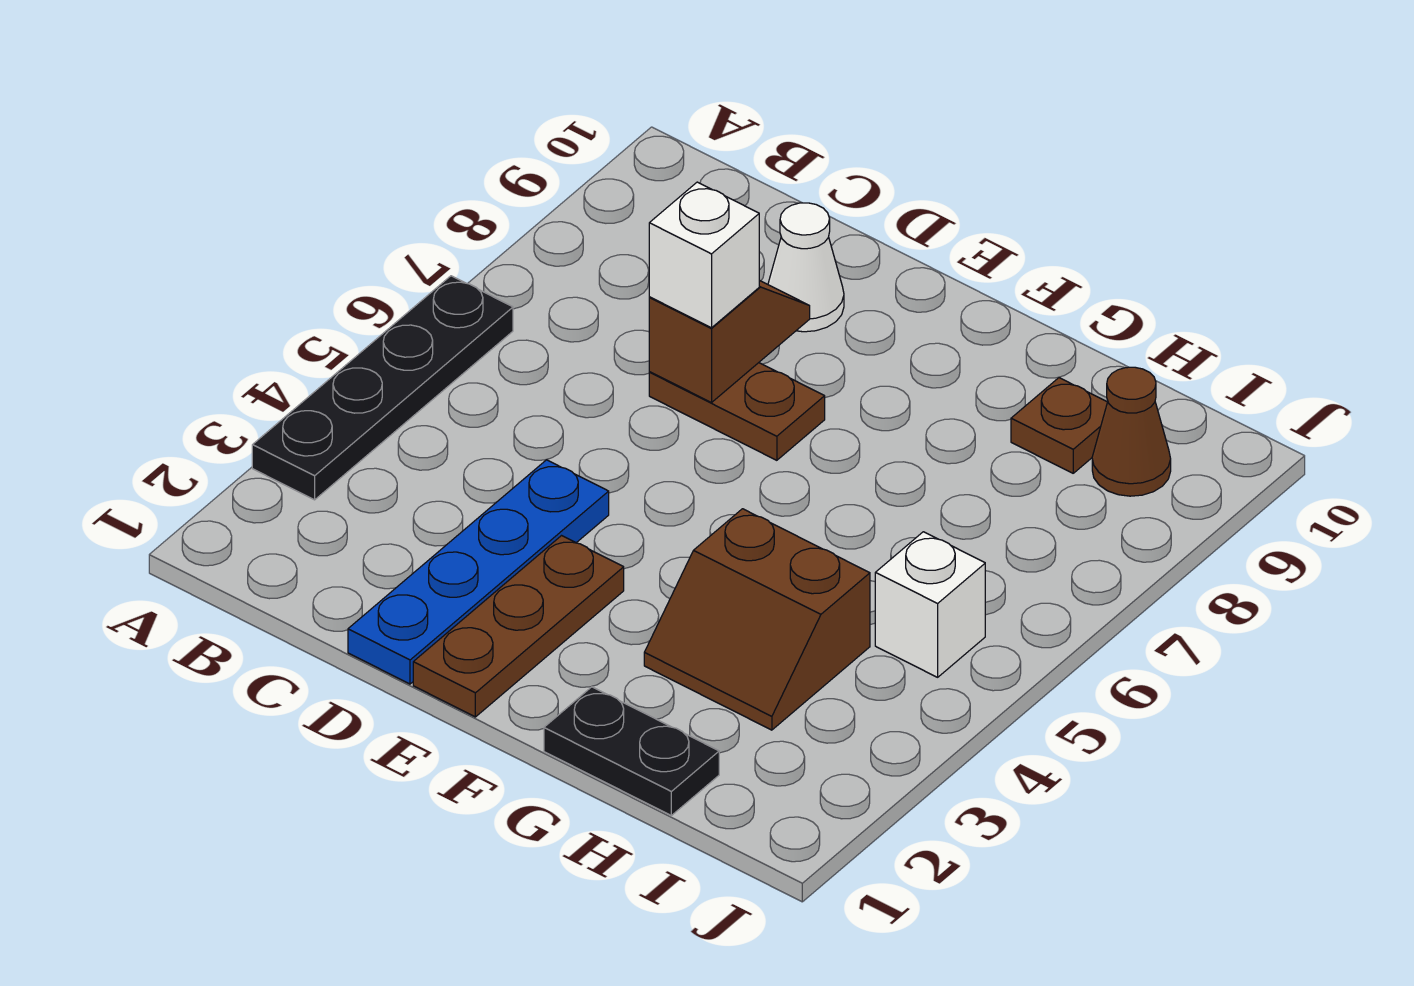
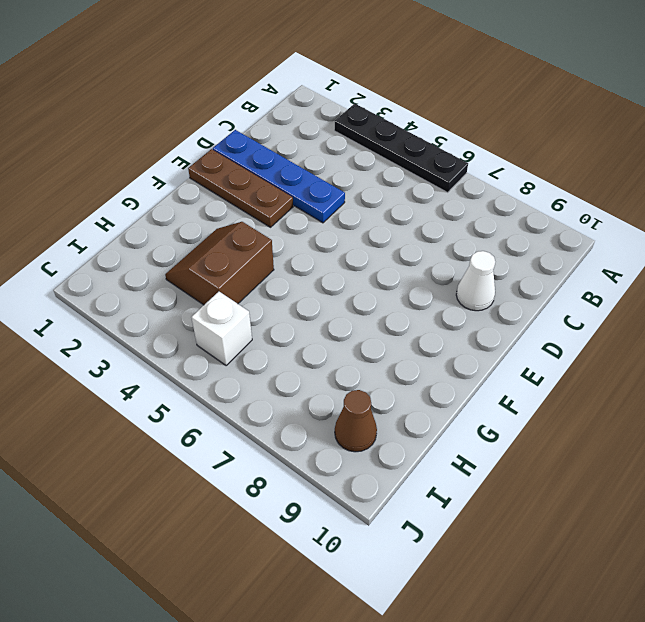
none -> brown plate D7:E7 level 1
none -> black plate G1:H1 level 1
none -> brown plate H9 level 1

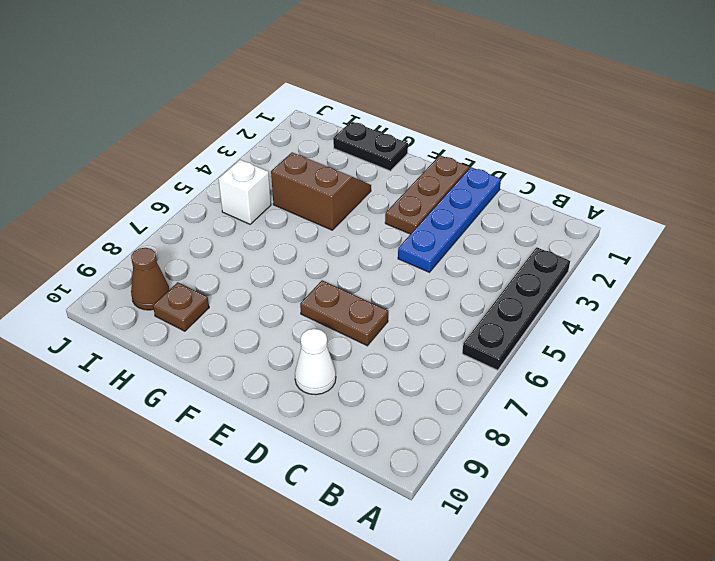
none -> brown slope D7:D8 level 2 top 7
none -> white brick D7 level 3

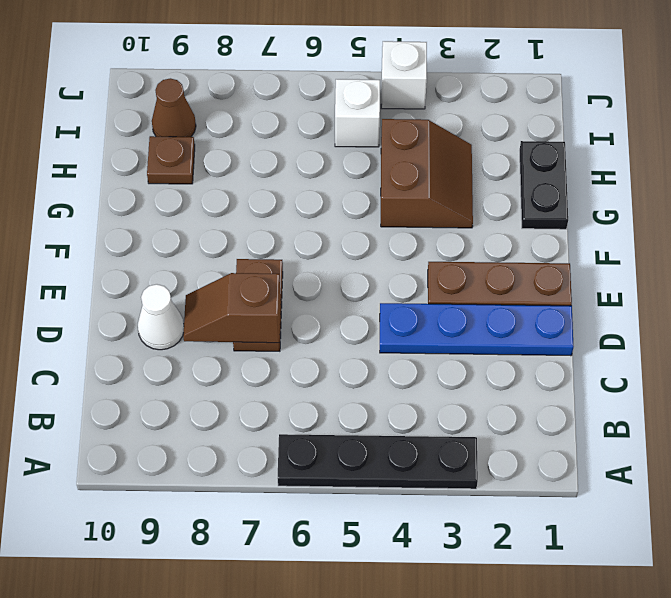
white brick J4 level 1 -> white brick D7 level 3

#### TASK BRIEF
Drop the images; copy every entry above exactly.

#### RESPONSE AREA
none -> brown plate D7:E7 level 1
none -> black plate G1:H1 level 1
none -> brown plate H9 level 1

none -> brown slope D7:D8 level 2 top 7
none -> white brick D7 level 3

white brick J4 level 1 -> white brick D7 level 3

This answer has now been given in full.